(Recorded data)

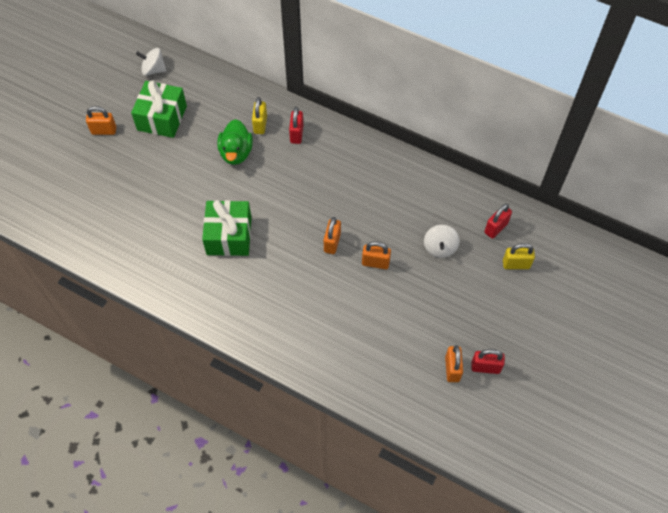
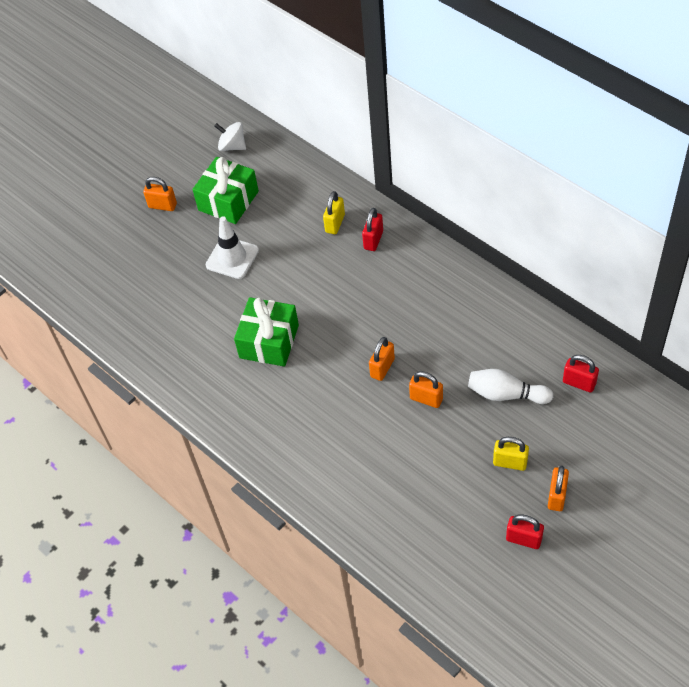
camera: 20 degrees right, 5 degrees down
(178, 168) = (232, 258): none -> white traffic cone
(236, 153) = (300, 251): green duck -> none
(440, 247) = (506, 394): white spinning top -> white bowling pin
(452, 369) = (484, 534): orange padlock -> orange padlock (556, 496)
(495, 228) = (579, 383): red padlock -> red padlock turned 60 degrees clockwise
(516, 264) = (592, 428): yellow padlock -> yellow padlock (510, 462)

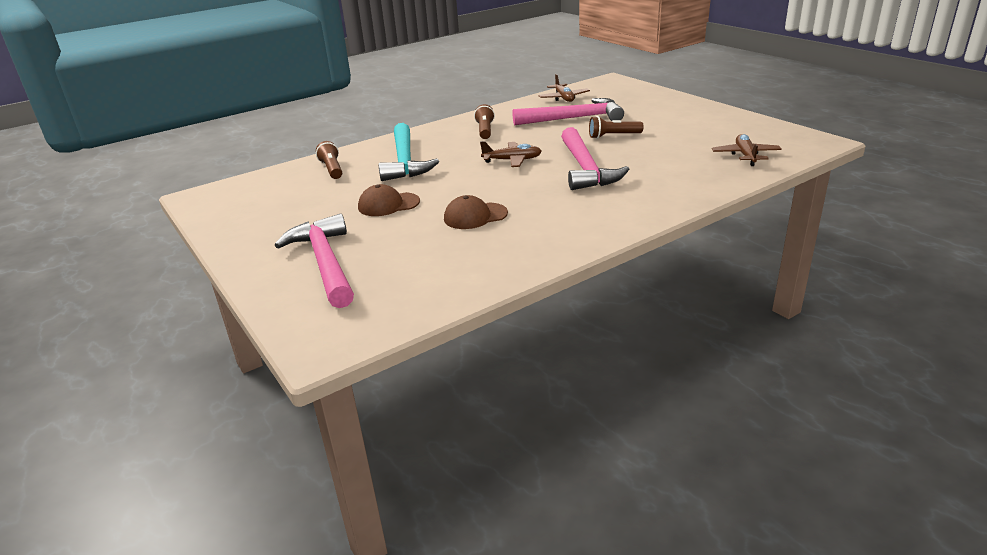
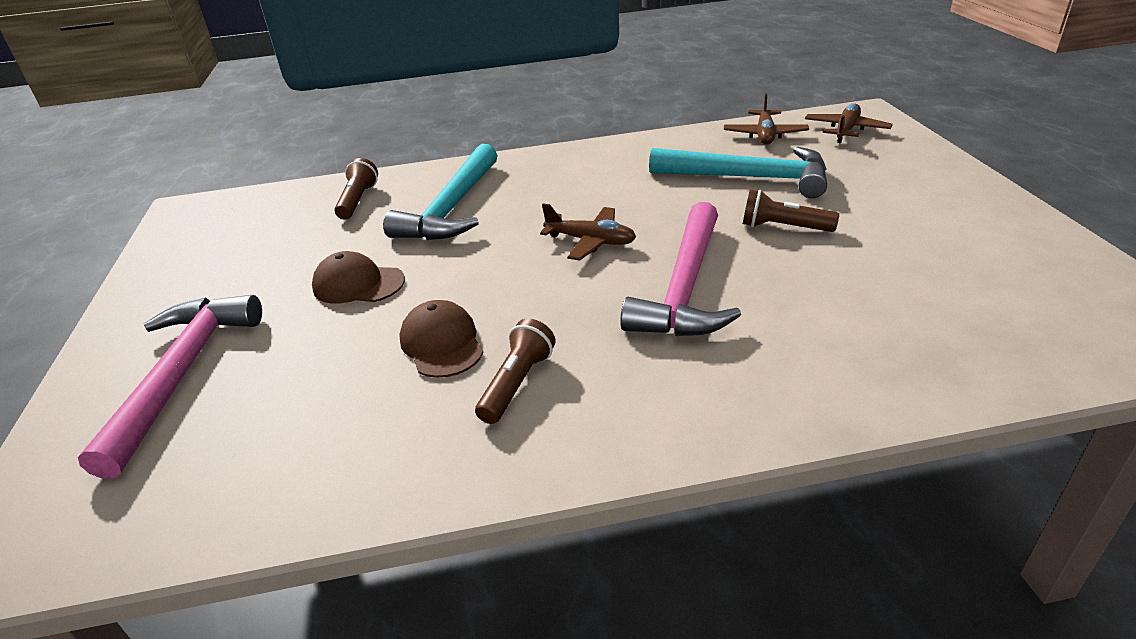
camera: 25 degrees right, 5 degrees up
(475, 216) = (442, 343): brown cap -> brown cap turned 60 degrees clockwise
(485, 130) = (603, 174): brown flashlight -> brown flashlight (517, 383)
(574, 118) = (749, 178): pink hammer -> turquoise hammer
(745, 156) = (998, 333): brown plane -> brown plane (846, 130)

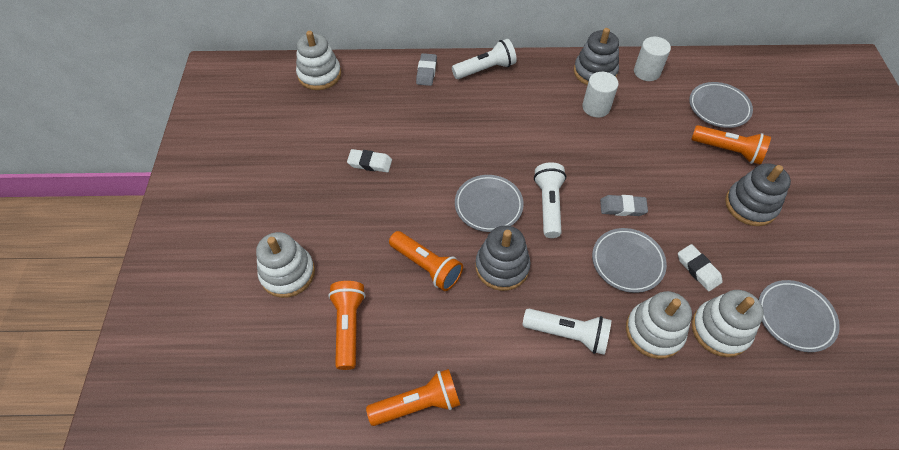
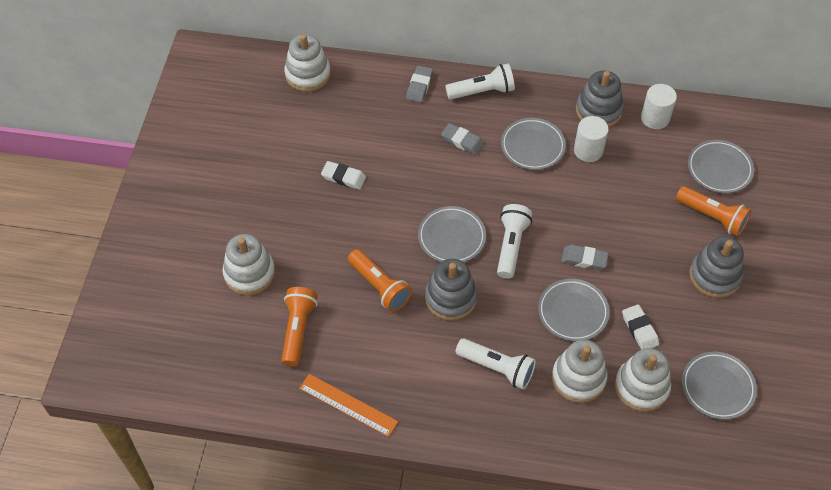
camera: 10 degrees right, 0 degrees up
(418, 404) = (348, 405): orange flashlight -> orange ruler
(477, 114) = (462, 141): none -> grey eraser
(544, 110) = (532, 146): none -> grey plate

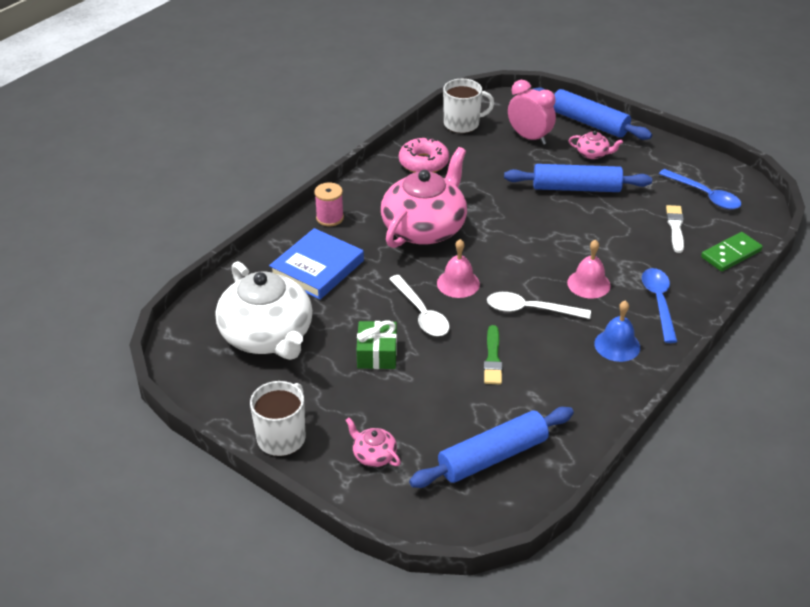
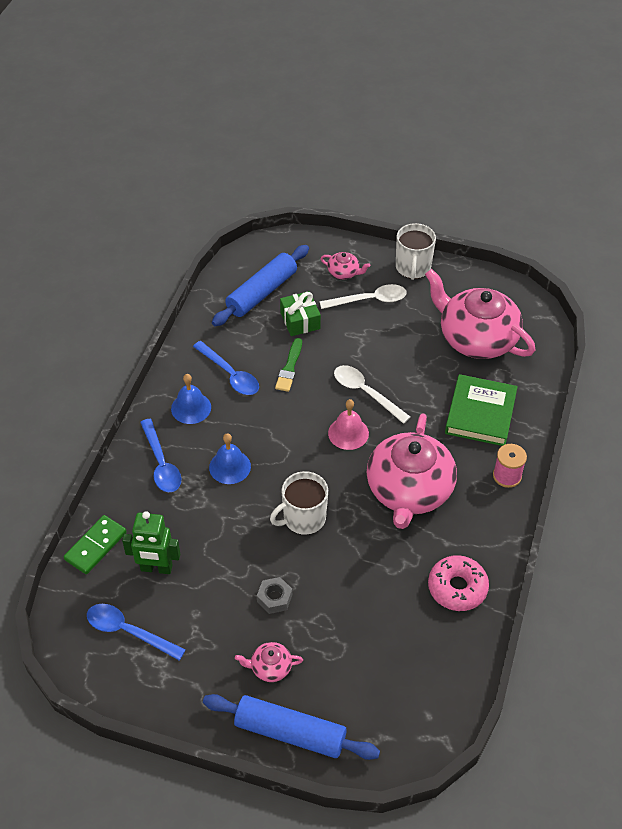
camera: 160 degrees right, 10 degrees up
(268, 336) = (476, 338): white teapot -> pink teapot
(317, 268) = (480, 413): blue book -> green book
(377, 354) = (382, 346): green gift -> green gift (300, 320)
(462, 124) = (446, 676): white mug -> white mug (303, 518)
(493, 358) = (289, 367): green brush -> green brush turned 150 degrees counterclockwise
(529, 137) = (355, 675): pink clock -> none
(530, 309) = (274, 423): white spoon -> white spoon (369, 300)
(564, 368) = (230, 374): none -> blue spoon
(576, 188) = (274, 598): blue rolling pin -> grey nut
(588, 284) = (230, 467): pink bell -> blue bell
(675, 227) = (156, 568): white brush -> green robot

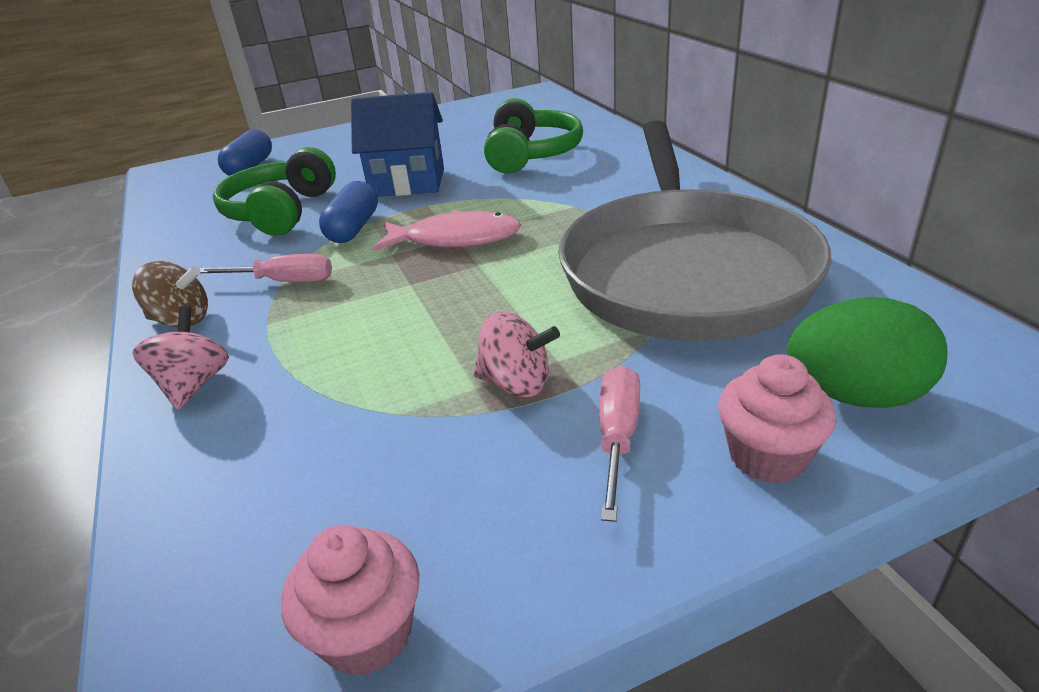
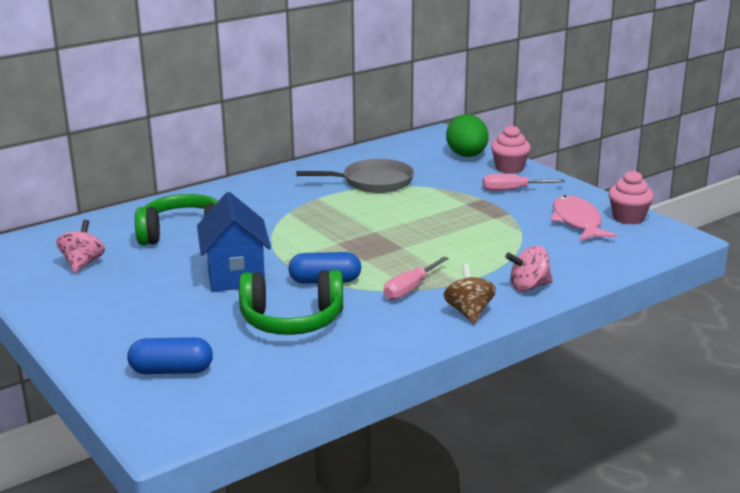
camera: 105 degrees left, 10 degrees down
(284, 281) = (410, 289): pink screwdriver -> pink screwdriver turned 135 degrees counterclockwise
(455, 239) = (341, 242): pink fish -> pink fish (577, 222)
(516, 384) = (488, 210): pink spinning top -> pink spinning top (83, 264)
(684, 269) = (373, 182): grey pan -> grey pan, size x0.52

■ Work task ■
Output the entries above verbatim, leaving out images.

■ Your response ■
camera: 20 degrees right, 5 degrees down
(178, 168) = (232, 258): none -> white traffic cone
(236, 153) = (300, 251): green duck -> none
(440, 247) = (506, 394): white spinning top -> white bowling pin
(452, 369) = (484, 534): orange padlock -> orange padlock (556, 496)
(495, 228) = (579, 383): red padlock -> red padlock turned 60 degrees clockwise
(516, 264) = (592, 428): yellow padlock -> yellow padlock (510, 462)

camera: 25 degrees right, 5 degrees up
(475, 216) = (442, 343): brown cap -> brown cap turned 60 degrees clockwise
(485, 130) = (603, 174): brown flashlight -> brown flashlight (517, 383)
(574, 118) = (749, 178): pink hammer -> turquoise hammer
(745, 156) = (998, 333): brown plane -> brown plane (846, 130)

camera: 10 degrees right, 0 degrees up
(418, 404) = (348, 405): orange flashlight -> orange ruler
(477, 114) = (462, 141): none -> grey eraser
(544, 110) = (532, 146): none -> grey plate

camera: 160 degrees right, 10 degrees up
(268, 336) = (476, 338): white teapot -> pink teapot
(317, 268) = (480, 413): blue book -> green book
(377, 354) = (382, 346): green gift -> green gift (300, 320)
(462, 124) = (446, 676): white mug -> white mug (303, 518)
(493, 358) = (289, 367): green brush -> green brush turned 150 degrees counterclockwise
(529, 137) = (355, 675): pink clock -> none
(530, 309) = (274, 423): white spoon -> white spoon (369, 300)
(564, 368) = (230, 374): none -> blue spoon
(576, 188) = (274, 598): blue rolling pin -> grey nut
(588, 284) = (230, 467): pink bell -> blue bell
(675, 227) = (156, 568): white brush -> green robot

camera: 105 degrees left, 10 degrees down
(284, 281) = (410, 289): pink screwdriver -> pink screwdriver turned 135 degrees counterclockwise
(455, 239) = (341, 242): pink fish -> pink fish (577, 222)
(516, 384) = (488, 210): pink spinning top -> pink spinning top (83, 264)
(684, 269) = (373, 182): grey pan -> grey pan, size x0.52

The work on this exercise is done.